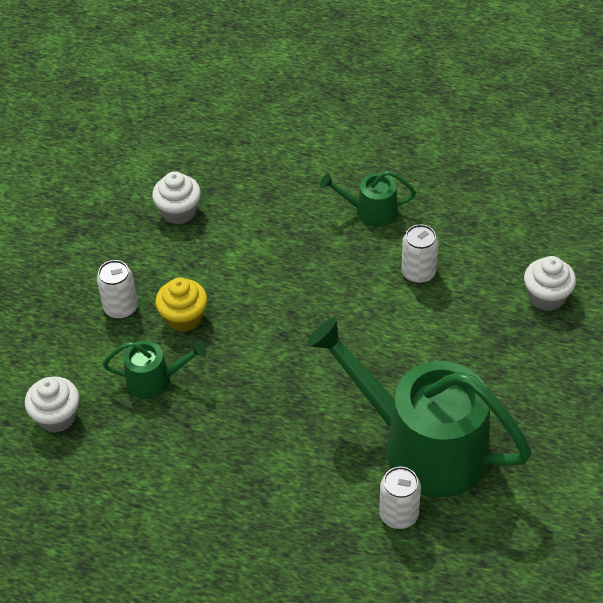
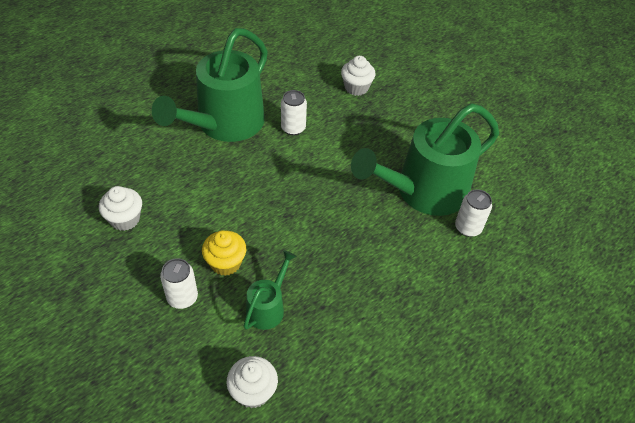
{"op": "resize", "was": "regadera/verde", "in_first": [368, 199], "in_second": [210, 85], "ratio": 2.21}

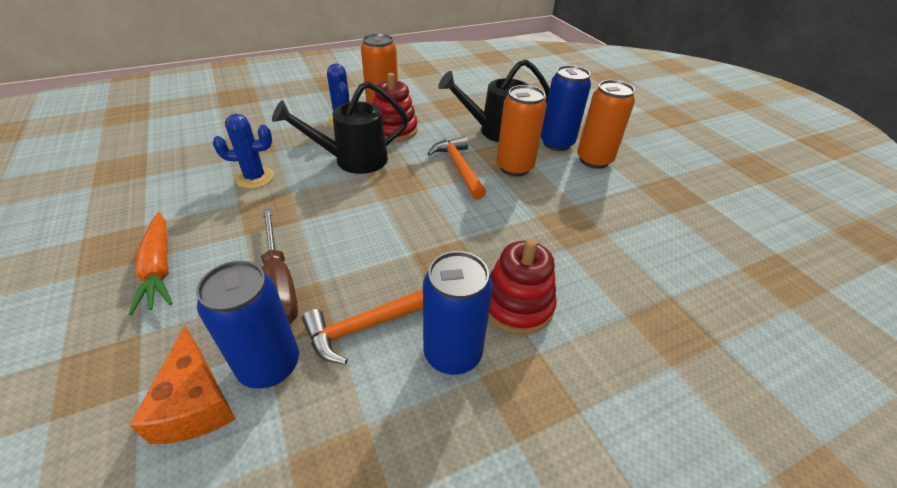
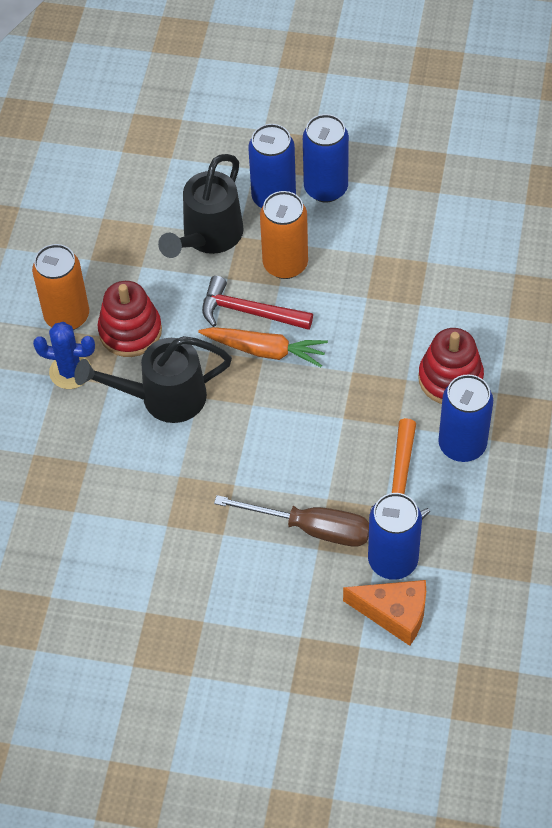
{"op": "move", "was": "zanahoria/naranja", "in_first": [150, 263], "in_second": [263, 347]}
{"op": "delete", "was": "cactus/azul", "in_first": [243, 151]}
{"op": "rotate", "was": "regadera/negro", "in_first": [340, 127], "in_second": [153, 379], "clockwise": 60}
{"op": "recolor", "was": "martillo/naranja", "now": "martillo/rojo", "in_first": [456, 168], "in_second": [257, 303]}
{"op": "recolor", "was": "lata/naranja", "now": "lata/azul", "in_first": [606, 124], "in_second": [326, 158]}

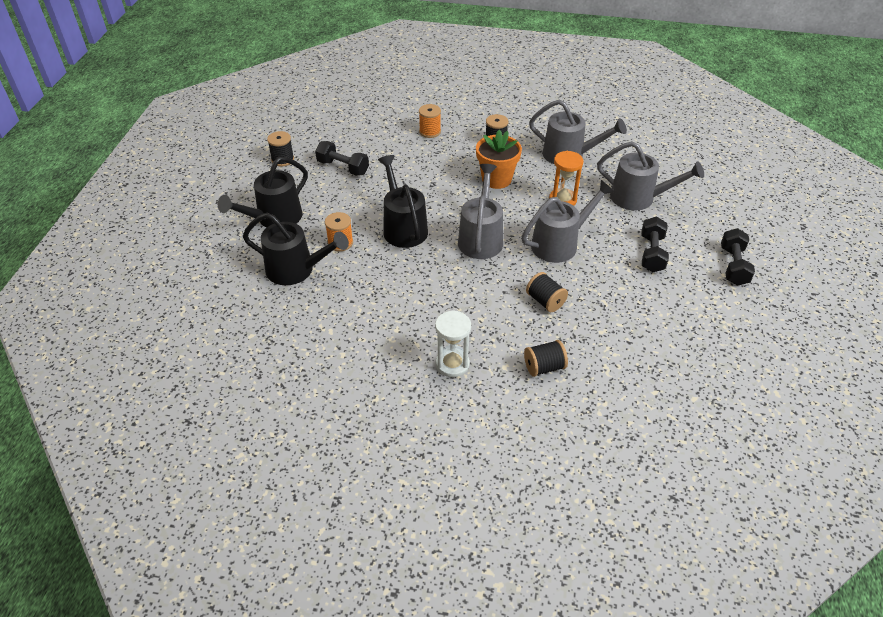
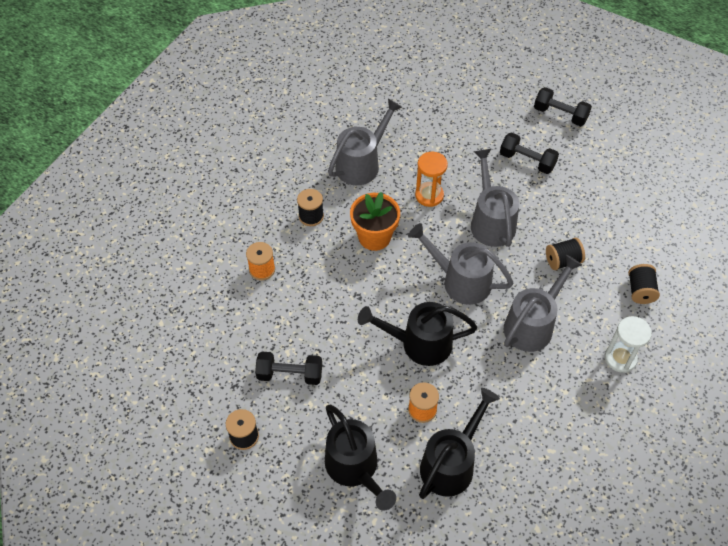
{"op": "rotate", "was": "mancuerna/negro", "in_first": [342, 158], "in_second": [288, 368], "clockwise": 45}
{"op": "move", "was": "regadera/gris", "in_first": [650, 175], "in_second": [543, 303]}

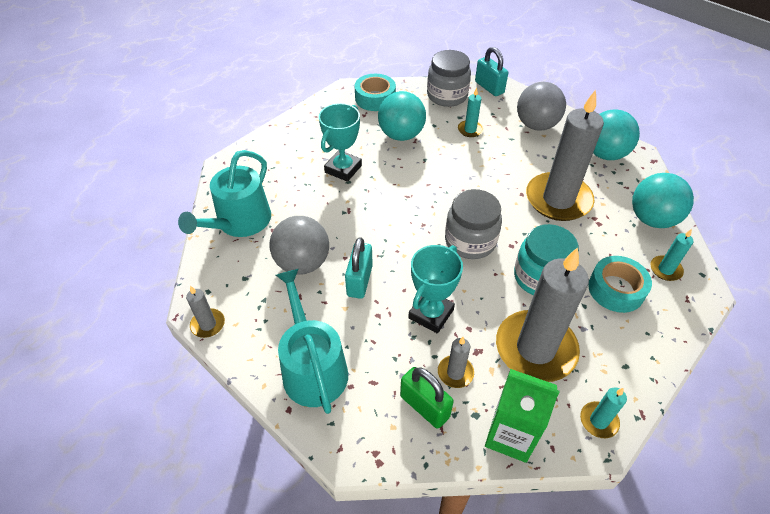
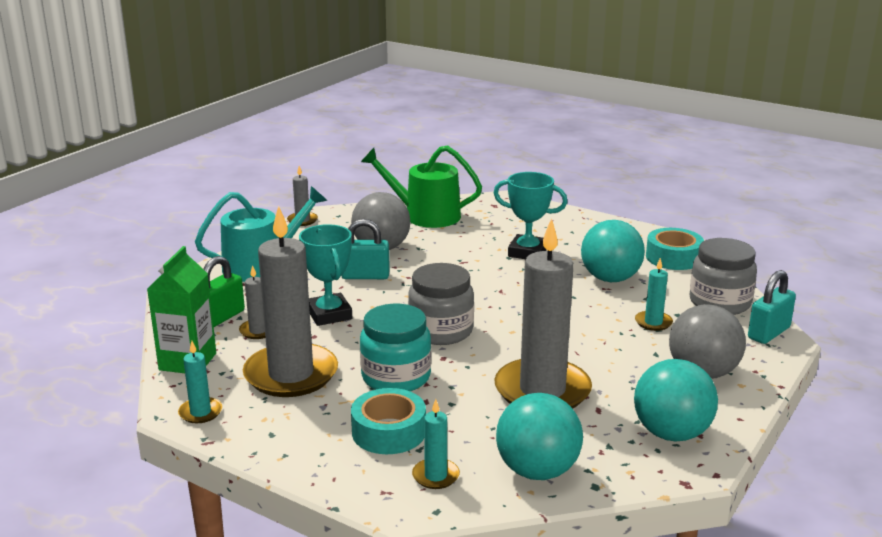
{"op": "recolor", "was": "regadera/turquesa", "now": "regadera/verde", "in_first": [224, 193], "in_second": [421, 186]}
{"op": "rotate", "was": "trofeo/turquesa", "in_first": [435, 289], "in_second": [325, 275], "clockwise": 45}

### Assigned task
Go through the entries above and count the lines containing the word "azul"; give only that count.

### Response area
2